[START OF INFORMATION PROVIDED]

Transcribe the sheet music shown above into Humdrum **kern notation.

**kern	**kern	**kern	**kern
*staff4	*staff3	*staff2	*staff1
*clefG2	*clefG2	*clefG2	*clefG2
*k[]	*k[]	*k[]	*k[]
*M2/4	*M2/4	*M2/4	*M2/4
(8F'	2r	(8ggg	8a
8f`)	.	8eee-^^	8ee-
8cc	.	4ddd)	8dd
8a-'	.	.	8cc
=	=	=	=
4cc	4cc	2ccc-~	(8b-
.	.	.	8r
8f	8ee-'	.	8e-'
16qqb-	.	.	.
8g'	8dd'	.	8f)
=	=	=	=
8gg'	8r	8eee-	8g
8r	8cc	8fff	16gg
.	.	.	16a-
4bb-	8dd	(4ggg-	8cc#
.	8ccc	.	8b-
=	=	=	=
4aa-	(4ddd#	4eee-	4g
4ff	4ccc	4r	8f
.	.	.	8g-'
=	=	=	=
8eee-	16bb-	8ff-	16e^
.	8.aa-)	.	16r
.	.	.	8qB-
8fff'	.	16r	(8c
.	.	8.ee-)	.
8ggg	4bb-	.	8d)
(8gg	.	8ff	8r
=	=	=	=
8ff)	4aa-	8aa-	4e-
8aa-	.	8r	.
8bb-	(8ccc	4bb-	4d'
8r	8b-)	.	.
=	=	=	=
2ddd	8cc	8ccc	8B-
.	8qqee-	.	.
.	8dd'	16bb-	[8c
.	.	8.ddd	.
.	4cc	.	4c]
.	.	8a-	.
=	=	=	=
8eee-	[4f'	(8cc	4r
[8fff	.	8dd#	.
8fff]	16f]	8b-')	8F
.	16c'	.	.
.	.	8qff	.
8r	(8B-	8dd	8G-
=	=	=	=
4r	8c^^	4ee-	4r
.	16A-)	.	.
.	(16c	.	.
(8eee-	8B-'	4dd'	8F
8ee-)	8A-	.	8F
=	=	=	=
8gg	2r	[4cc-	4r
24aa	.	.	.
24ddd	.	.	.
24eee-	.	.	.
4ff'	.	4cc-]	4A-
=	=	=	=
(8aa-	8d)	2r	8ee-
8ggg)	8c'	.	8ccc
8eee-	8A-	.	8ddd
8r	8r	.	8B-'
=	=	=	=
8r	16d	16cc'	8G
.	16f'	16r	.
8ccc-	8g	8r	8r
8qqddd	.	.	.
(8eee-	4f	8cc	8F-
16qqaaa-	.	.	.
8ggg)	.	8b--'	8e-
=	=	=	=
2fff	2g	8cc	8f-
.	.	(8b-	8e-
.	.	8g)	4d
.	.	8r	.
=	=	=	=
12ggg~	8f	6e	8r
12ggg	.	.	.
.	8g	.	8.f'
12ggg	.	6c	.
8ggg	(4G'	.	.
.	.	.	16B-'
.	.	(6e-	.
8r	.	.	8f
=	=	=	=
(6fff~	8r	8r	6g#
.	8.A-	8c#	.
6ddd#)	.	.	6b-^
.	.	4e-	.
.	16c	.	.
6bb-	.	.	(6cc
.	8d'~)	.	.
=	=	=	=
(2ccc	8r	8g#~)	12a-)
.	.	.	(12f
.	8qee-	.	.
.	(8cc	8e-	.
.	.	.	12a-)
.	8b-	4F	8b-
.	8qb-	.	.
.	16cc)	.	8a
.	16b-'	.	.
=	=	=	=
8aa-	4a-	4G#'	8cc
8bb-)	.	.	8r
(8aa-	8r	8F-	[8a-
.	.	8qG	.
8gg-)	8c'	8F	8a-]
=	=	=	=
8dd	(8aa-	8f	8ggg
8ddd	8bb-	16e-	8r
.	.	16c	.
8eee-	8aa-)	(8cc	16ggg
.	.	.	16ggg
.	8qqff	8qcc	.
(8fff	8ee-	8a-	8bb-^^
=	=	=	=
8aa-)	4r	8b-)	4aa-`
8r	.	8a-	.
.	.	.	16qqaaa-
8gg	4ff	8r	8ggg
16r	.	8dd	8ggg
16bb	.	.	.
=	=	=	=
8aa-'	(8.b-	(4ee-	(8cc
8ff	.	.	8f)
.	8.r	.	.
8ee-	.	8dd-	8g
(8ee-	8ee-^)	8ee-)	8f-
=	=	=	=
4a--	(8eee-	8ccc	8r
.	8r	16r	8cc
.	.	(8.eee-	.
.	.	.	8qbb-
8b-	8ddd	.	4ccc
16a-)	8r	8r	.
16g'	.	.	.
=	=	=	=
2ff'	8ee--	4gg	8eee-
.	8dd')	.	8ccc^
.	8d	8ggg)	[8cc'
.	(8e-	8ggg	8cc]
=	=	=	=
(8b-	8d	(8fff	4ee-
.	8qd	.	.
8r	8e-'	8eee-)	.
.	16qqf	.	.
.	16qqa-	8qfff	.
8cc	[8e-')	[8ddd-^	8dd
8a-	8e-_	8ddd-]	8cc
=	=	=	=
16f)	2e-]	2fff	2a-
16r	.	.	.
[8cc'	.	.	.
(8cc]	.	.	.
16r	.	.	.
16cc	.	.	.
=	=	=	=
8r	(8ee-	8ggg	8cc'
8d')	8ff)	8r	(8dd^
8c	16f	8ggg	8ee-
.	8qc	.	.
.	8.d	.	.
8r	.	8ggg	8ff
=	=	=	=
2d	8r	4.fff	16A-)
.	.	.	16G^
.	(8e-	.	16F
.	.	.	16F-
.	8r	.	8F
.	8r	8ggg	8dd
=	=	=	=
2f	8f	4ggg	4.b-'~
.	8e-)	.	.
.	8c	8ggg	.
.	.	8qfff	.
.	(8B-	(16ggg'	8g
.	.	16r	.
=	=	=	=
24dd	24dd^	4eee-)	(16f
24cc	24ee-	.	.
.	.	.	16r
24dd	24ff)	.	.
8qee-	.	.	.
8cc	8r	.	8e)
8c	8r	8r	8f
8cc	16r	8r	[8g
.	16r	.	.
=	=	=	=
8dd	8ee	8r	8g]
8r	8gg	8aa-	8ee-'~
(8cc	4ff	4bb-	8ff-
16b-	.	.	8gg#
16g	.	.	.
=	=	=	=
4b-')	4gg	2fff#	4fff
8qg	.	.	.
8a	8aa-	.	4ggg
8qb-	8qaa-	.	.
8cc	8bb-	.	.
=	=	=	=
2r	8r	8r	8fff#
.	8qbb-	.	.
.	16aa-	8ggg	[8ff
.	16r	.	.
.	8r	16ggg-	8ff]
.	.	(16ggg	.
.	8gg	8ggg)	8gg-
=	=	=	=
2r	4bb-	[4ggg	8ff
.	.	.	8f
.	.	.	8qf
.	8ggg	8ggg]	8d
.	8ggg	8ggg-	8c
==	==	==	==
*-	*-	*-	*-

[END OF INFORMATION PROVIDED]

REQUIRED TASK
Gather every line above that contains the string "kern", treating uppercase and lowercase as different.

RESULT FOR THIS TASK
Transcribe the sheet music shown above into Humdrum **kern notation.
**kern	**kern	**kern	**kern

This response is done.